* Collected data entries *

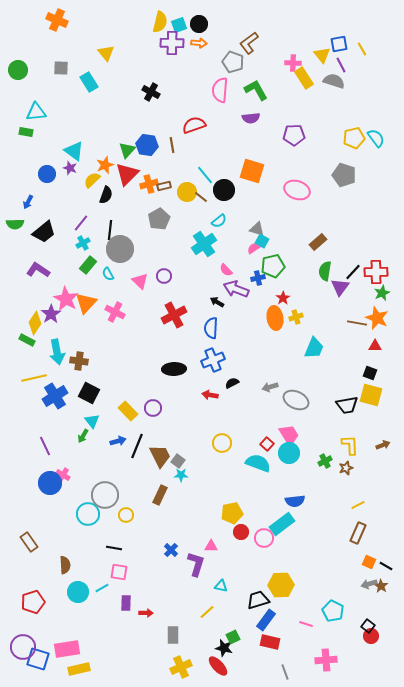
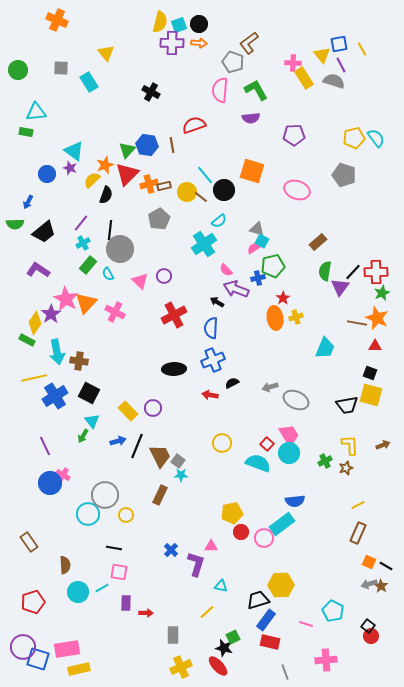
cyan trapezoid at (314, 348): moved 11 px right
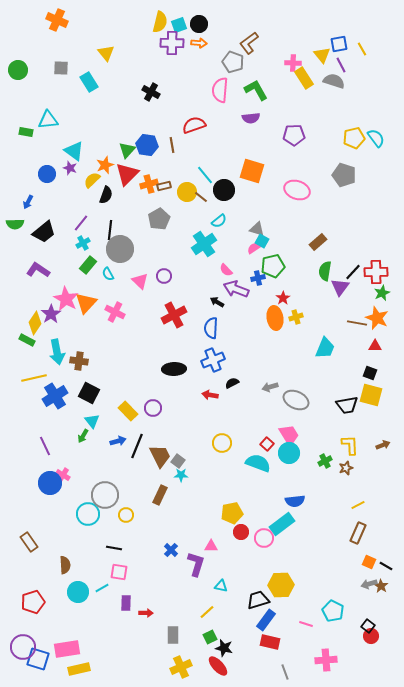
cyan triangle at (36, 112): moved 12 px right, 8 px down
green square at (233, 637): moved 23 px left
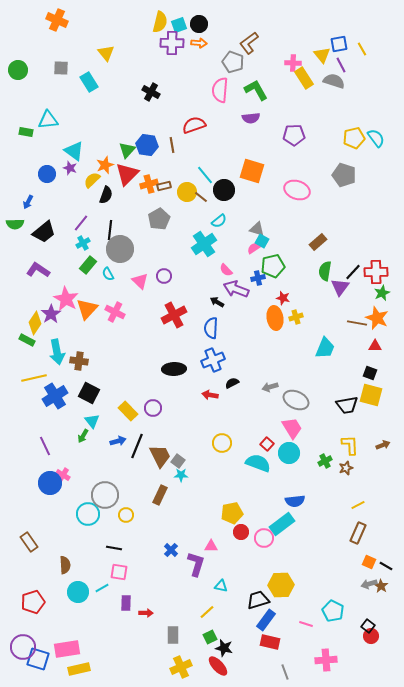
red star at (283, 298): rotated 24 degrees counterclockwise
orange triangle at (86, 303): moved 1 px right, 6 px down
pink trapezoid at (289, 435): moved 3 px right, 7 px up
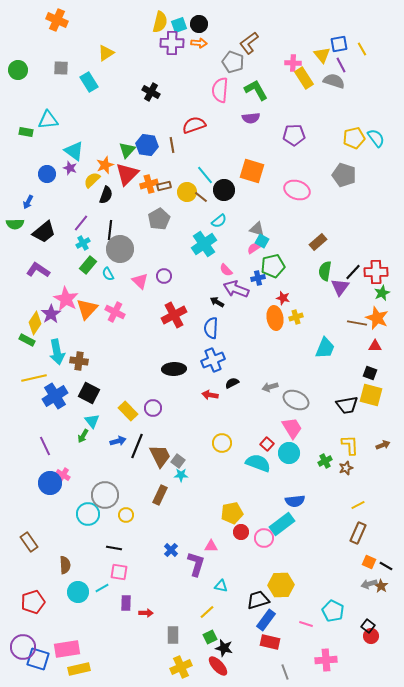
yellow triangle at (106, 53): rotated 36 degrees clockwise
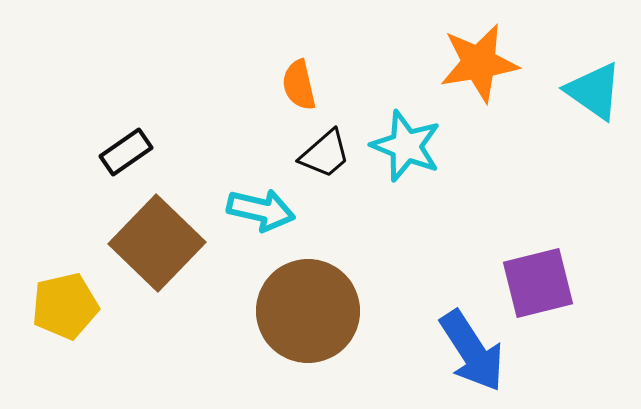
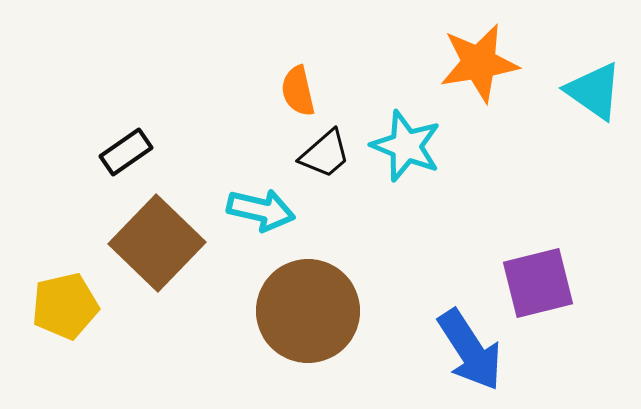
orange semicircle: moved 1 px left, 6 px down
blue arrow: moved 2 px left, 1 px up
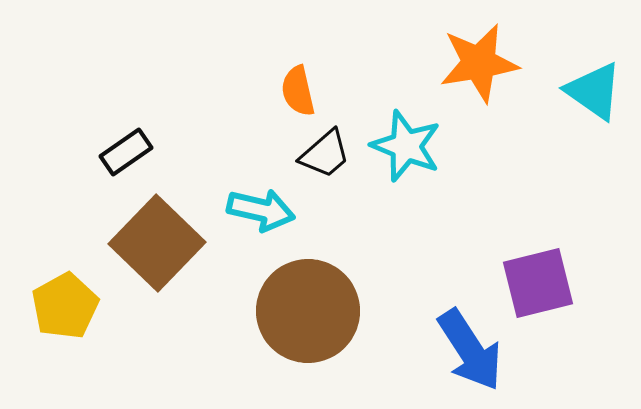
yellow pentagon: rotated 16 degrees counterclockwise
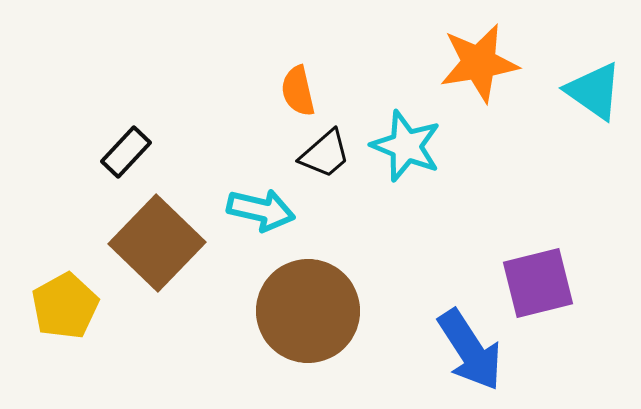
black rectangle: rotated 12 degrees counterclockwise
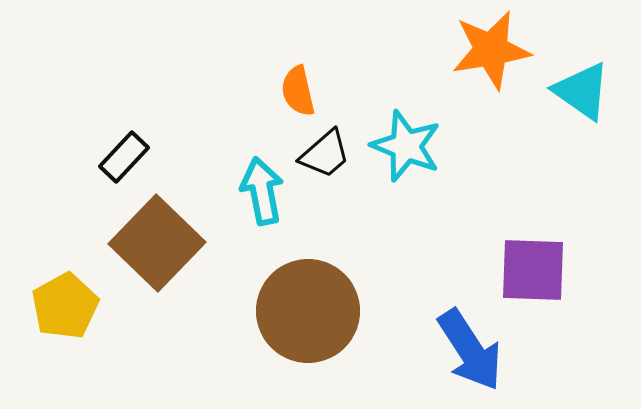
orange star: moved 12 px right, 13 px up
cyan triangle: moved 12 px left
black rectangle: moved 2 px left, 5 px down
cyan arrow: moved 1 px right, 19 px up; rotated 114 degrees counterclockwise
purple square: moved 5 px left, 13 px up; rotated 16 degrees clockwise
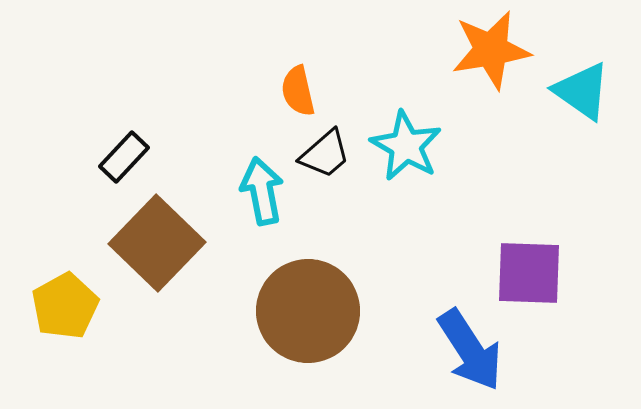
cyan star: rotated 8 degrees clockwise
purple square: moved 4 px left, 3 px down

* Goal *
Copy out, verbatim, the rows between the one containing "orange star: moved 12 px right, 13 px up" and the one containing "purple square: moved 5", inclusive.

* Correct response *
orange star: moved 12 px right, 13 px up
cyan triangle: moved 12 px left
black rectangle: moved 2 px left, 5 px down
cyan arrow: moved 1 px right, 19 px up; rotated 114 degrees counterclockwise
purple square: moved 5 px left, 13 px up; rotated 16 degrees clockwise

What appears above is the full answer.